Before-and-after coordinate records:
##########
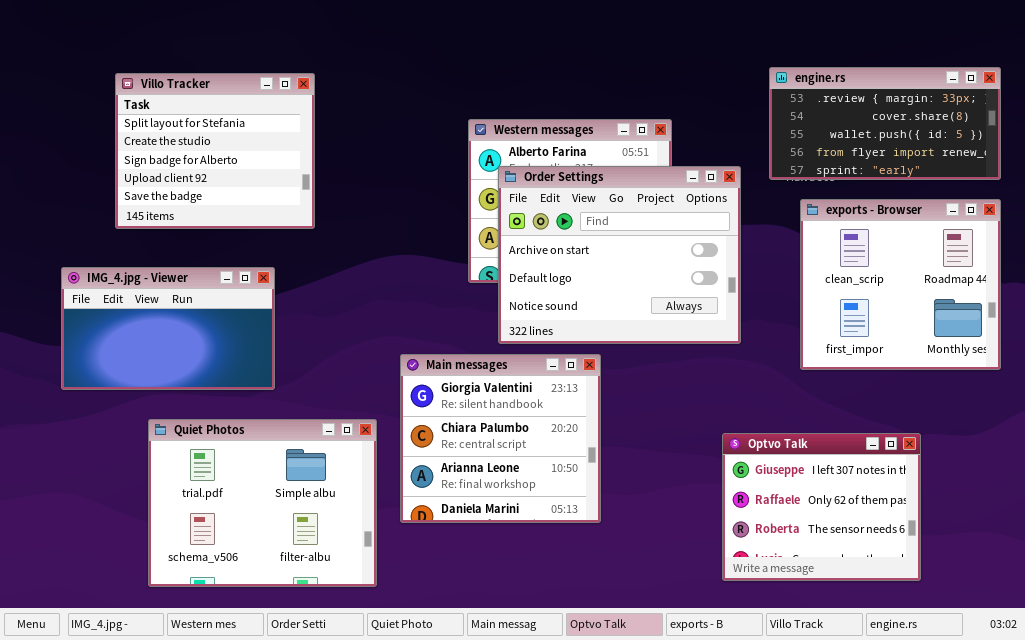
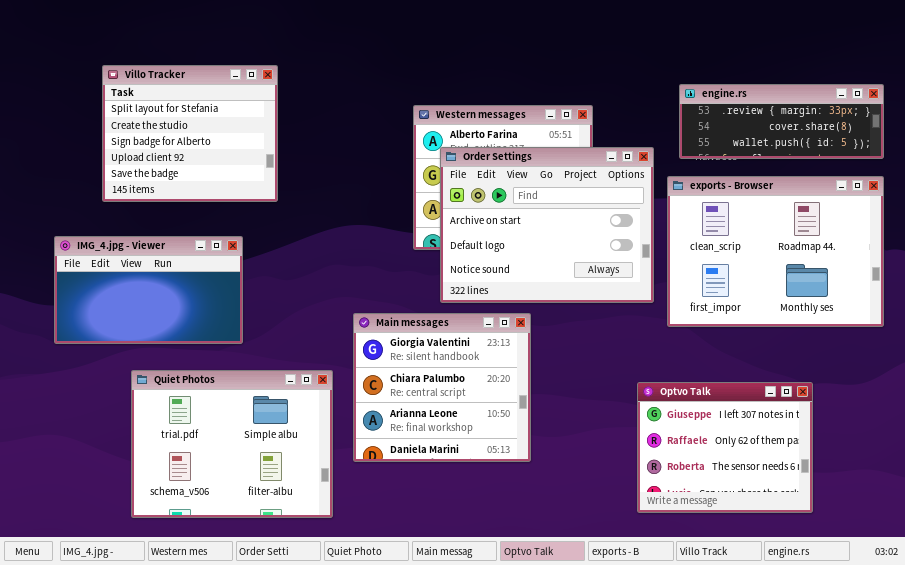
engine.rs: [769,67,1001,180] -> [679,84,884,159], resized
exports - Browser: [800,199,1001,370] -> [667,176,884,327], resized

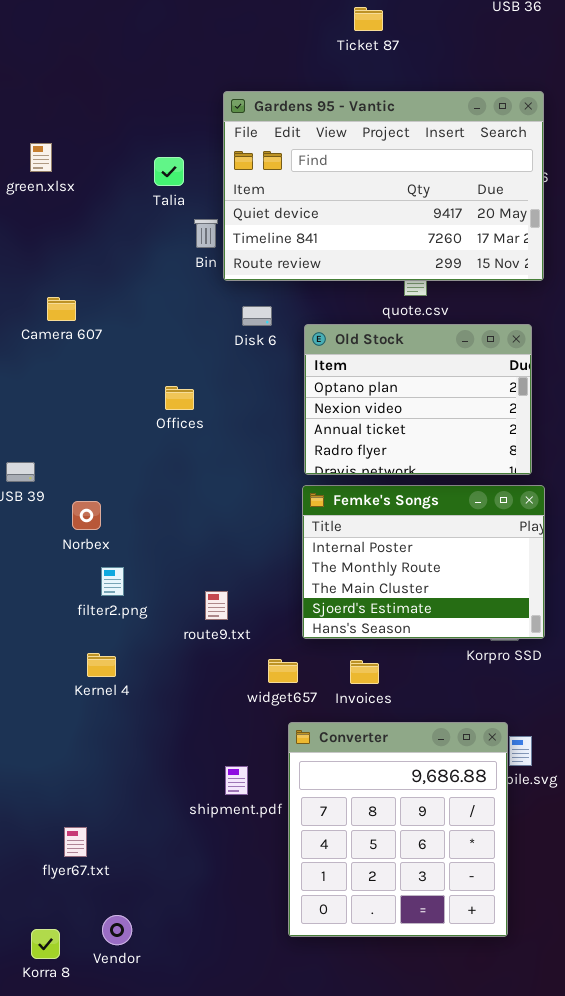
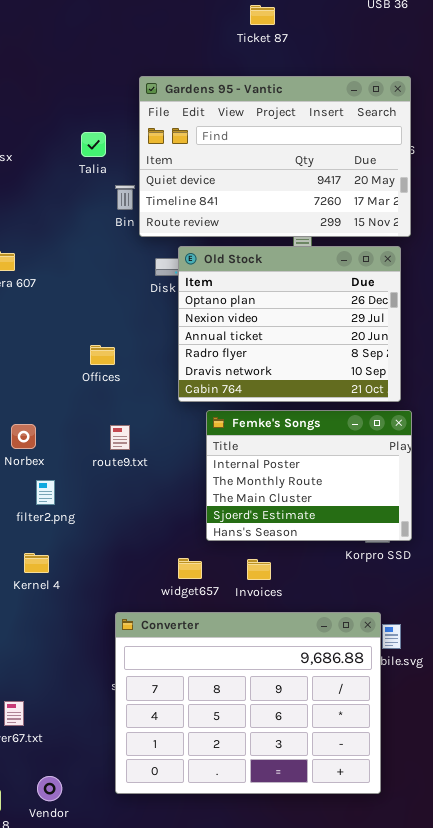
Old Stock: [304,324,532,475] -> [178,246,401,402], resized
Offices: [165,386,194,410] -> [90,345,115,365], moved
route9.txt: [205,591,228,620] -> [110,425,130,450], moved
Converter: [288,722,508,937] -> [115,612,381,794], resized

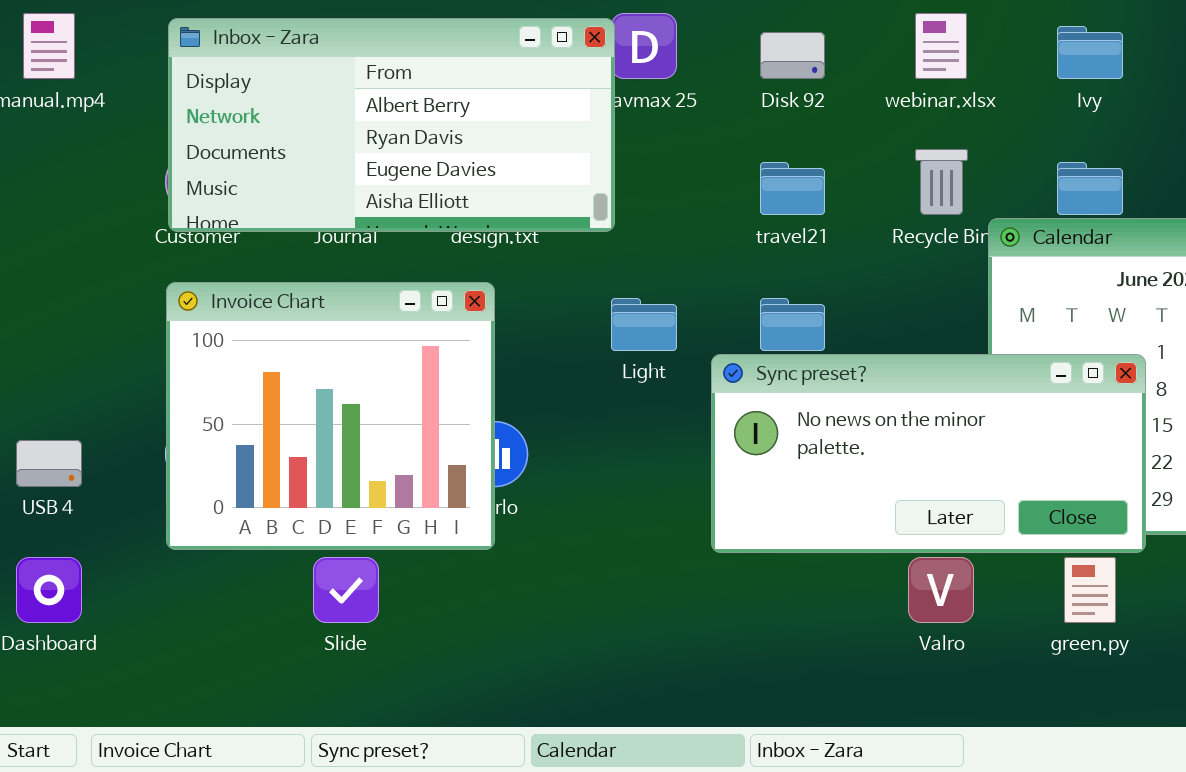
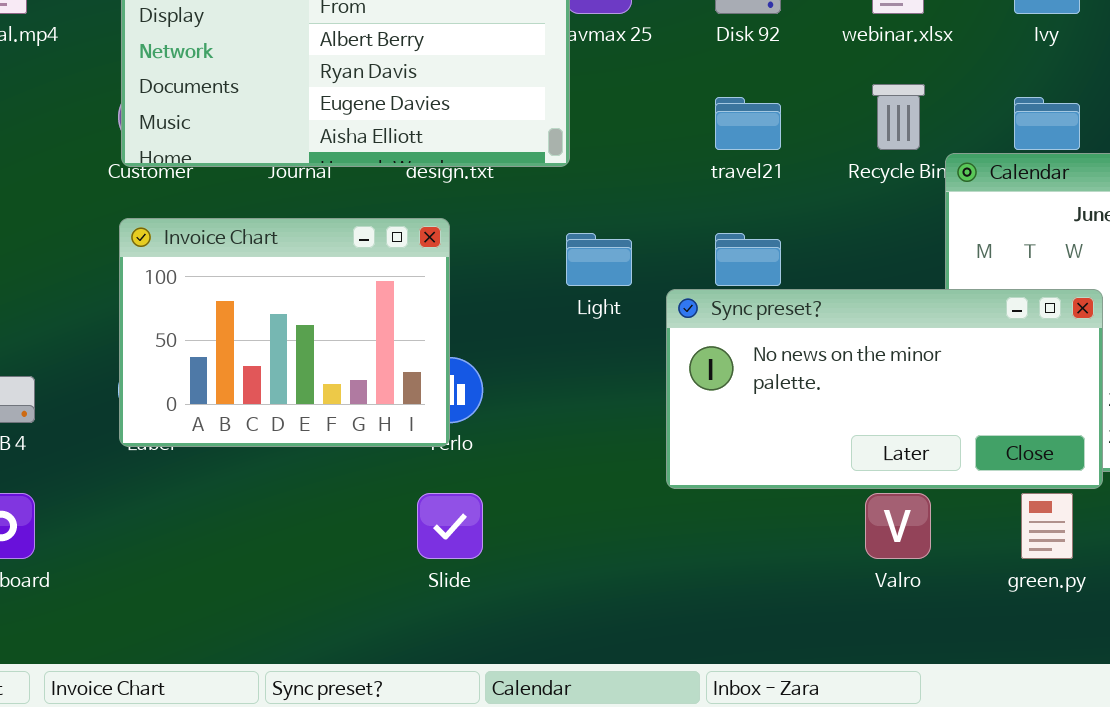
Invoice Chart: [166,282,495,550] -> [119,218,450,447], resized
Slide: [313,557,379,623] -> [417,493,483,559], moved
##########
_Task brief_: Repeat each entry above exactly, passing over any images.

_Response area_:
engine.rs: [769,67,1001,180] -> [679,84,884,159], resized
exports - Browser: [800,199,1001,370] -> [667,176,884,327], resized

Old Stock: [304,324,532,475] -> [178,246,401,402], resized
Offices: [165,386,194,410] -> [90,345,115,365], moved
route9.txt: [205,591,228,620] -> [110,425,130,450], moved
Converter: [288,722,508,937] -> [115,612,381,794], resized

Invoice Chart: [166,282,495,550] -> [119,218,450,447], resized
Slide: [313,557,379,623] -> [417,493,483,559], moved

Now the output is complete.